Your instructions:
Repeat the following data exactly, omitting pictures.

Data:
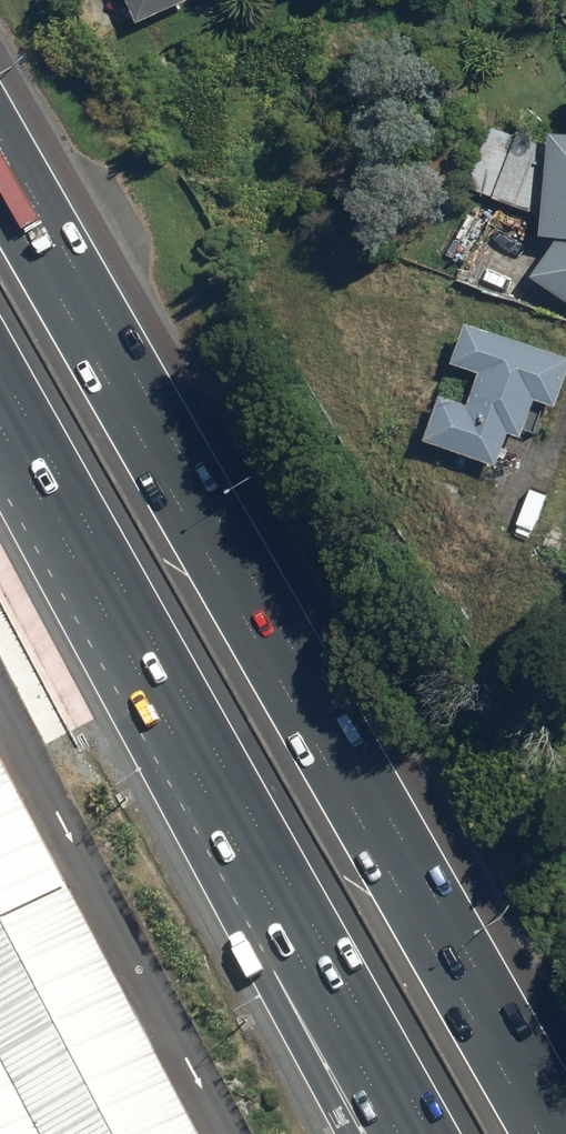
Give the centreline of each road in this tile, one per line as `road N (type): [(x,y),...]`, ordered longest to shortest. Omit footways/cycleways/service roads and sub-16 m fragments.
road 1 (motorway): [(0,195),(537,1133)]
road 2 (motorway): [(431,1133),(0,369)]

Exercise result:
Give the centreline of each road in this tile, one per line as `road N (type): [(x,y),...]`, ordered longest to shortest. Omit footways/cycleways/service roads and sub-16 m fragments.
road 1 (motorway): [(0,195),(537,1133)]
road 2 (motorway): [(431,1133),(0,369)]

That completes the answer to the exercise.